- Supplied information -
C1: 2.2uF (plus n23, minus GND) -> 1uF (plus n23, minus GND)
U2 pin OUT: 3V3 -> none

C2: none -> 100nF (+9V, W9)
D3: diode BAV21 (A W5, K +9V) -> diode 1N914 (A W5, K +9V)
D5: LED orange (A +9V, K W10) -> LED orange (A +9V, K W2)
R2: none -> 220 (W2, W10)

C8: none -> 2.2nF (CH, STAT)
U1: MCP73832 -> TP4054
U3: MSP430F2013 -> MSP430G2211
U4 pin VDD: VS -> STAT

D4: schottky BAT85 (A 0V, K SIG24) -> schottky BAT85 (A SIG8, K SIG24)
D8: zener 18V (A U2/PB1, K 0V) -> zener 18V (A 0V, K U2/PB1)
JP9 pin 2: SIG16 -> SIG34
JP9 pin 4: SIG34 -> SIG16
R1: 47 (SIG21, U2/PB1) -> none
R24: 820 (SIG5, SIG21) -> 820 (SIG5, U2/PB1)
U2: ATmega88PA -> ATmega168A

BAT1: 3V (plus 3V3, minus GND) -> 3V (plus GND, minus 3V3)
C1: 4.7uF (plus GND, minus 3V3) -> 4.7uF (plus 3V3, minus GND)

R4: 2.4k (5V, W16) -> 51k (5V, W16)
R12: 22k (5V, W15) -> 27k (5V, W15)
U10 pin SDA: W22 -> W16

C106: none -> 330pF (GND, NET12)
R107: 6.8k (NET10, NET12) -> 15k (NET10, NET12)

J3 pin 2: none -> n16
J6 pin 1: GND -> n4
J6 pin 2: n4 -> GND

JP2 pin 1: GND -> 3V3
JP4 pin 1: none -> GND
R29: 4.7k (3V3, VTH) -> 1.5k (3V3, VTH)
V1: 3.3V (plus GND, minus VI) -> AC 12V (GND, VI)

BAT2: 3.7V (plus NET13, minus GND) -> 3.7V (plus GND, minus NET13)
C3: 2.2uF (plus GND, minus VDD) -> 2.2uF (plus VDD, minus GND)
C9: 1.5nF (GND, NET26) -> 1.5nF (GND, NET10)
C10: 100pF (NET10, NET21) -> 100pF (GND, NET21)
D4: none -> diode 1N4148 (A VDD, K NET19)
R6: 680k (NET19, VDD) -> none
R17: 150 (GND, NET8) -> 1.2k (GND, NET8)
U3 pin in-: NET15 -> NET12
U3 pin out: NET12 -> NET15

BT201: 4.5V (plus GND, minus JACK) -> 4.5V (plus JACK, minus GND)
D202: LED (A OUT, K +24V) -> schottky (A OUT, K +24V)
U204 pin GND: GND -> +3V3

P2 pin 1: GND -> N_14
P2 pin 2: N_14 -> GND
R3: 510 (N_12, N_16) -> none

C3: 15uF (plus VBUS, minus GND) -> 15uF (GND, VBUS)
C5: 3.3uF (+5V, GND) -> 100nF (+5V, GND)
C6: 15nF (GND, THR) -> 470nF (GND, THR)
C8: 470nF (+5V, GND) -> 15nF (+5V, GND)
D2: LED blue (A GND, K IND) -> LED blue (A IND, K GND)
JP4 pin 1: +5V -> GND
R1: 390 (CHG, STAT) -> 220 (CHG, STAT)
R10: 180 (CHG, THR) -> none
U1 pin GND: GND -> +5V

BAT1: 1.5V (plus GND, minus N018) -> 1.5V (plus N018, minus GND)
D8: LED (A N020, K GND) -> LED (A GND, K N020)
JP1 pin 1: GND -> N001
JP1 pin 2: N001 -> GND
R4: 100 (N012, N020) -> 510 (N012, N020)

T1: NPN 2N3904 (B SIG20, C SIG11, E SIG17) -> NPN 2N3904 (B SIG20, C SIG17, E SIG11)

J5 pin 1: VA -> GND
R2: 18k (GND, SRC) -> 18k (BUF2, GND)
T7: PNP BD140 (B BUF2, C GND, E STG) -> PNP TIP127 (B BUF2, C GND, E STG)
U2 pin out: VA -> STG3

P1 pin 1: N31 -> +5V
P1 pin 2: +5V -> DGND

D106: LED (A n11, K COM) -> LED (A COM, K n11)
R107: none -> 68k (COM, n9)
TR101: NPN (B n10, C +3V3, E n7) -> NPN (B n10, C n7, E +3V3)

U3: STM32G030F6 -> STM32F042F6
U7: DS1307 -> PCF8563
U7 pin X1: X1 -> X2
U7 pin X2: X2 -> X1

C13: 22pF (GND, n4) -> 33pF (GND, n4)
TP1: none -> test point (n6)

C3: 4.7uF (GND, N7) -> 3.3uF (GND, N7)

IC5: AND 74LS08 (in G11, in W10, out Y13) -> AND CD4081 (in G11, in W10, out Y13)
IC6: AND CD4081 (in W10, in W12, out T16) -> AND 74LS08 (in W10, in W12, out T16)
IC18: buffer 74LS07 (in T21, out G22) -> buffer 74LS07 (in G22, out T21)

- Exercise requirements -
Please retype the top of the data exactly, down to and including the line that holds "R29: 4.7k (3V3, VTH) -> 1.5k (3V3, VTH)", and nothing further.

- Output for this task -
C1: 2.2uF (plus n23, minus GND) -> 1uF (plus n23, minus GND)
U2 pin OUT: 3V3 -> none

C2: none -> 100nF (+9V, W9)
D3: diode BAV21 (A W5, K +9V) -> diode 1N914 (A W5, K +9V)
D5: LED orange (A +9V, K W10) -> LED orange (A +9V, K W2)
R2: none -> 220 (W2, W10)

C8: none -> 2.2nF (CH, STAT)
U1: MCP73832 -> TP4054
U3: MSP430F2013 -> MSP430G2211
U4 pin VDD: VS -> STAT

D4: schottky BAT85 (A 0V, K SIG24) -> schottky BAT85 (A SIG8, K SIG24)
D8: zener 18V (A U2/PB1, K 0V) -> zener 18V (A 0V, K U2/PB1)
JP9 pin 2: SIG16 -> SIG34
JP9 pin 4: SIG34 -> SIG16
R1: 47 (SIG21, U2/PB1) -> none
R24: 820 (SIG5, SIG21) -> 820 (SIG5, U2/PB1)
U2: ATmega88PA -> ATmega168A

BAT1: 3V (plus 3V3, minus GND) -> 3V (plus GND, minus 3V3)
C1: 4.7uF (plus GND, minus 3V3) -> 4.7uF (plus 3V3, minus GND)

R4: 2.4k (5V, W16) -> 51k (5V, W16)
R12: 22k (5V, W15) -> 27k (5V, W15)
U10 pin SDA: W22 -> W16

C106: none -> 330pF (GND, NET12)
R107: 6.8k (NET10, NET12) -> 15k (NET10, NET12)

J3 pin 2: none -> n16
J6 pin 1: GND -> n4
J6 pin 2: n4 -> GND

JP2 pin 1: GND -> 3V3
JP4 pin 1: none -> GND
R29: 4.7k (3V3, VTH) -> 1.5k (3V3, VTH)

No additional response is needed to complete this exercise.